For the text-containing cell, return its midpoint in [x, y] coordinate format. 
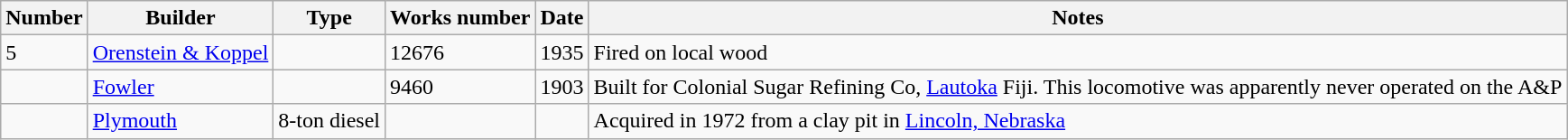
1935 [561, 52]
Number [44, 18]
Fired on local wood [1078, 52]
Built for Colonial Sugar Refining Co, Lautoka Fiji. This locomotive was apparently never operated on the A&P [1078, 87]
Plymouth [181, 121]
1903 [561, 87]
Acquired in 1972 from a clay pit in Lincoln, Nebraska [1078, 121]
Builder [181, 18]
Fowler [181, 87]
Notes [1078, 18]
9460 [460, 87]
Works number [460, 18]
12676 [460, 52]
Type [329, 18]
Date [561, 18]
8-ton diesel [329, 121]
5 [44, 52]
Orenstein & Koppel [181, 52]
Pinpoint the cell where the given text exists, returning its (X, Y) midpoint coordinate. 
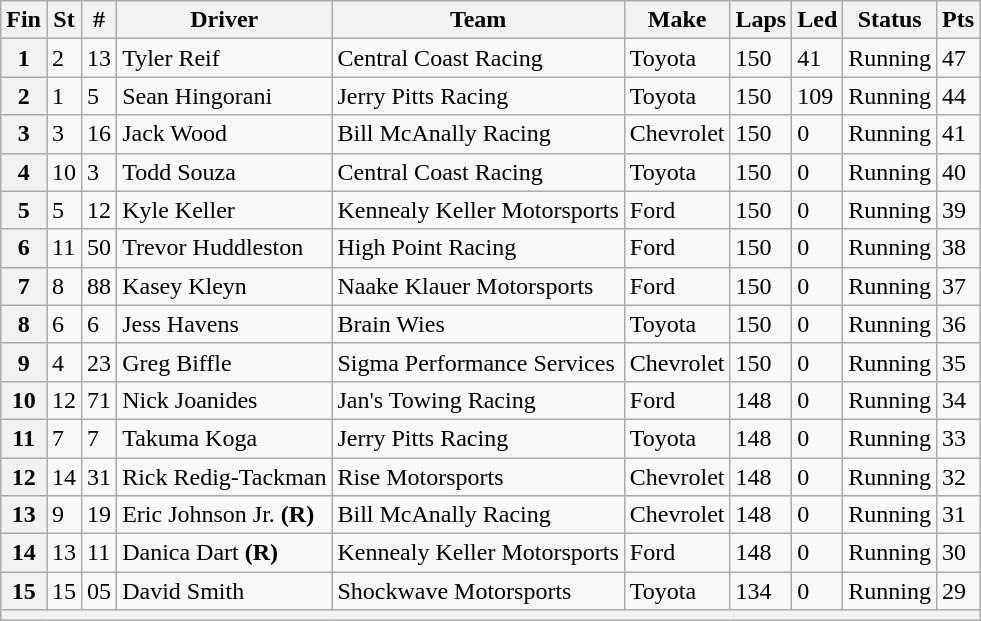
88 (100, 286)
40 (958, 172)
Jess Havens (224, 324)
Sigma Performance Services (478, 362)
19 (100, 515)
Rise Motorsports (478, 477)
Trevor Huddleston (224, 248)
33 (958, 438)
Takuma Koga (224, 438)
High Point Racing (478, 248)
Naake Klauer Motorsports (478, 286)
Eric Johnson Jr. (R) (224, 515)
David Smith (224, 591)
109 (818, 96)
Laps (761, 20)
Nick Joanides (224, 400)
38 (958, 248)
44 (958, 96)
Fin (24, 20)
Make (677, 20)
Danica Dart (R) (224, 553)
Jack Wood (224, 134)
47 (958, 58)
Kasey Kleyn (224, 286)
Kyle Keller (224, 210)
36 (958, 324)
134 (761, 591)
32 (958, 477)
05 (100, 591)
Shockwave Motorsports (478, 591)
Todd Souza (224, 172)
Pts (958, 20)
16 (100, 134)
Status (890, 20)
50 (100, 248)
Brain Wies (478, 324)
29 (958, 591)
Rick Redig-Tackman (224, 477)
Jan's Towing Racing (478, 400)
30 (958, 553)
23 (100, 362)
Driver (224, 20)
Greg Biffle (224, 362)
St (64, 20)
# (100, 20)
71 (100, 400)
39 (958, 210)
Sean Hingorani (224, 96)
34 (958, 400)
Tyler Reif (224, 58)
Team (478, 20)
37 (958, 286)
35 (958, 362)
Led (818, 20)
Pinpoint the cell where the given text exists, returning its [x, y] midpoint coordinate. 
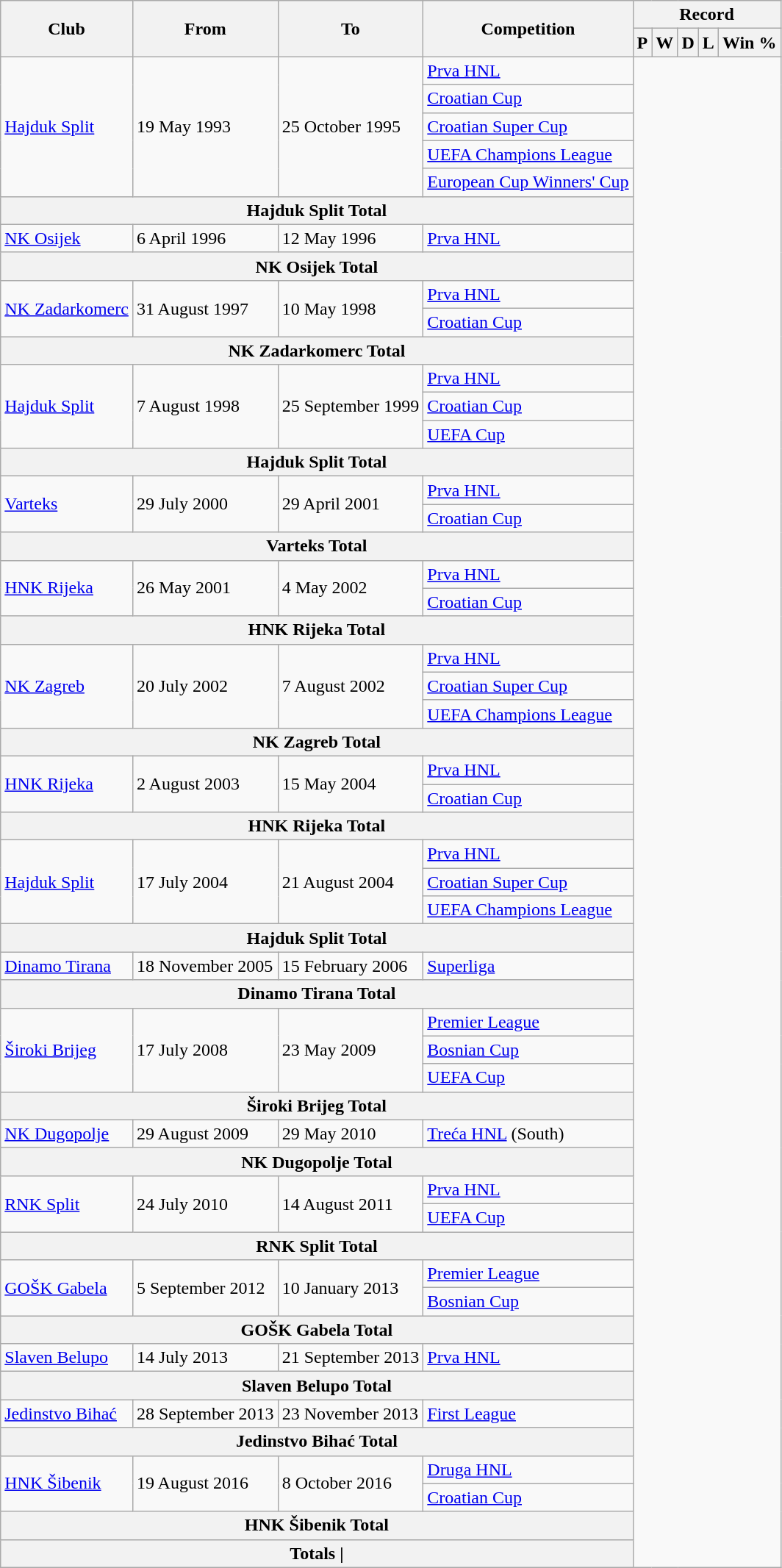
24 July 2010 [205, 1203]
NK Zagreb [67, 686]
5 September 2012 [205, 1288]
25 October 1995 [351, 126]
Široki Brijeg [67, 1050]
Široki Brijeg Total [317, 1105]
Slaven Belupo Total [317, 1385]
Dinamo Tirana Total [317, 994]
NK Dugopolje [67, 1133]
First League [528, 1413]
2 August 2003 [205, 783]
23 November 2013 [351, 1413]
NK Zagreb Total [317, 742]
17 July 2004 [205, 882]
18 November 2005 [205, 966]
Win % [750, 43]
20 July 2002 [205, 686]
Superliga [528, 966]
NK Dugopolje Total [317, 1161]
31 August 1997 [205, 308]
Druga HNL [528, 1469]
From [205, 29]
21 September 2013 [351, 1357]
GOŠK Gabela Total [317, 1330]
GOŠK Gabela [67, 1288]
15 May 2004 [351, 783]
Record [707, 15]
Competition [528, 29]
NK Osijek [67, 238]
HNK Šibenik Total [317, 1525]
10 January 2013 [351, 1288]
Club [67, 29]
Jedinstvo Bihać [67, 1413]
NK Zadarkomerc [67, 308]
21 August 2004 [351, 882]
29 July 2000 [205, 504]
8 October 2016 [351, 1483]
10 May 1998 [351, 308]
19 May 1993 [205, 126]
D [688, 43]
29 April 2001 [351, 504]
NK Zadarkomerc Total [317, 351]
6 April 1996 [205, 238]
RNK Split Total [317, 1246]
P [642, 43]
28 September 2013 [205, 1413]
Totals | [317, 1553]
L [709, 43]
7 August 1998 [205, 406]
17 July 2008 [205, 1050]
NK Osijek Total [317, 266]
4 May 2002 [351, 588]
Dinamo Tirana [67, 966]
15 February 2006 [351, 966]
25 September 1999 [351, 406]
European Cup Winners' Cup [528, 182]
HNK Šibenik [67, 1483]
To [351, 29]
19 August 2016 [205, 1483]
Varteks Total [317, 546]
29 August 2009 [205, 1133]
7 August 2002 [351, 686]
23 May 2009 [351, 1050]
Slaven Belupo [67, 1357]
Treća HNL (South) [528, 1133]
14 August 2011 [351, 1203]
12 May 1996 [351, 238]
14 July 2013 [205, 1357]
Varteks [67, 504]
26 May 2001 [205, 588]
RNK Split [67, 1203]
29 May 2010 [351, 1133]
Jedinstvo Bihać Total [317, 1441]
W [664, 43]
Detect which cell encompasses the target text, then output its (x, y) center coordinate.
----------
ÉNONCÉ
Pouvez-vous renvoyer à l'identique toutes les lignes des entrées ci-dessus, en omettant les images ?

RÉPONSE
For the text-containing cell, return its midpoint in [x, y] coordinate format. 
1935 [561, 52]
Number [44, 18]
Fired on local wood [1078, 52]
Built for Colonial Sugar Refining Co, Lautoka Fiji. This locomotive was apparently never operated on the A&P [1078, 87]
Plymouth [181, 121]
1903 [561, 87]
Acquired in 1972 from a clay pit in Lincoln, Nebraska [1078, 121]
Builder [181, 18]
Fowler [181, 87]
Notes [1078, 18]
9460 [460, 87]
Works number [460, 18]
12676 [460, 52]
Type [329, 18]
Date [561, 18]
8-ton diesel [329, 121]
5 [44, 52]
Orenstein & Koppel [181, 52]
Pinpoint the cell where the given text exists, returning its (X, Y) midpoint coordinate. 
88 (100, 286)
40 (958, 172)
Jess Havens (224, 324)
Sigma Performance Services (478, 362)
19 (100, 515)
Rise Motorsports (478, 477)
Trevor Huddleston (224, 248)
33 (958, 438)
Takuma Koga (224, 438)
High Point Racing (478, 248)
Naake Klauer Motorsports (478, 286)
Eric Johnson Jr. (R) (224, 515)
David Smith (224, 591)
109 (818, 96)
Laps (761, 20)
Nick Joanides (224, 400)
38 (958, 248)
44 (958, 96)
Fin (24, 20)
Make (677, 20)
Danica Dart (R) (224, 553)
Jack Wood (224, 134)
47 (958, 58)
Kasey Kleyn (224, 286)
Kyle Keller (224, 210)
36 (958, 324)
134 (761, 591)
32 (958, 477)
05 (100, 591)
Shockwave Motorsports (478, 591)
Todd Souza (224, 172)
Pts (958, 20)
16 (100, 134)
Status (890, 20)
50 (100, 248)
Brain Wies (478, 324)
29 (958, 591)
Rick Redig-Tackman (224, 477)
Jan's Towing Racing (478, 400)
30 (958, 553)
23 (100, 362)
Driver (224, 20)
Greg Biffle (224, 362)
St (64, 20)
# (100, 20)
71 (100, 400)
39 (958, 210)
Sean Hingorani (224, 96)
34 (958, 400)
Tyler Reif (224, 58)
Team (478, 20)
37 (958, 286)
35 (958, 362)
Led (818, 20)
Pinpoint the cell where the given text exists, returning its [x, y] midpoint coordinate. 
24 July 2010 [205, 1203]
NK Zagreb [67, 686]
5 September 2012 [205, 1288]
25 October 1995 [351, 126]
Široki Brijeg [67, 1050]
Široki Brijeg Total [317, 1105]
Slaven Belupo Total [317, 1385]
Dinamo Tirana Total [317, 994]
NK Dugopolje [67, 1133]
First League [528, 1413]
2 August 2003 [205, 783]
23 November 2013 [351, 1413]
NK Zagreb Total [317, 742]
17 July 2004 [205, 882]
18 November 2005 [205, 966]
Win % [750, 43]
20 July 2002 [205, 686]
Superliga [528, 966]
NK Dugopolje Total [317, 1161]
31 August 1997 [205, 308]
Druga HNL [528, 1469]
From [205, 29]
21 September 2013 [351, 1357]
GOŠK Gabela Total [317, 1330]
GOŠK Gabela [67, 1288]
15 May 2004 [351, 783]
Record [707, 15]
Competition [528, 29]
NK Osijek [67, 238]
HNK Šibenik Total [317, 1525]
10 January 2013 [351, 1288]
Club [67, 29]
Jedinstvo Bihać [67, 1413]
NK Zadarkomerc [67, 308]
21 August 2004 [351, 882]
29 July 2000 [205, 504]
8 October 2016 [351, 1483]
10 May 1998 [351, 308]
19 May 1993 [205, 126]
D [688, 43]
29 April 2001 [351, 504]
NK Zadarkomerc Total [317, 351]
6 April 1996 [205, 238]
RNK Split Total [317, 1246]
P [642, 43]
28 September 2013 [205, 1413]
Totals | [317, 1553]
L [709, 43]
7 August 1998 [205, 406]
17 July 2008 [205, 1050]
NK Osijek Total [317, 266]
4 May 2002 [351, 588]
Dinamo Tirana [67, 966]
15 February 2006 [351, 966]
25 September 1999 [351, 406]
European Cup Winners' Cup [528, 182]
HNK Šibenik [67, 1483]
To [351, 29]
19 August 2016 [205, 1483]
Varteks Total [317, 546]
29 August 2009 [205, 1133]
7 August 2002 [351, 686]
23 May 2009 [351, 1050]
Slaven Belupo [67, 1357]
Treća HNL (South) [528, 1133]
14 August 2011 [351, 1203]
12 May 1996 [351, 238]
14 July 2013 [205, 1357]
Varteks [67, 504]
26 May 2001 [205, 588]
RNK Split [67, 1203]
29 May 2010 [351, 1133]
Jedinstvo Bihać Total [317, 1441]
W [664, 43]
Detect which cell encompasses the target text, then output its (x, y) center coordinate.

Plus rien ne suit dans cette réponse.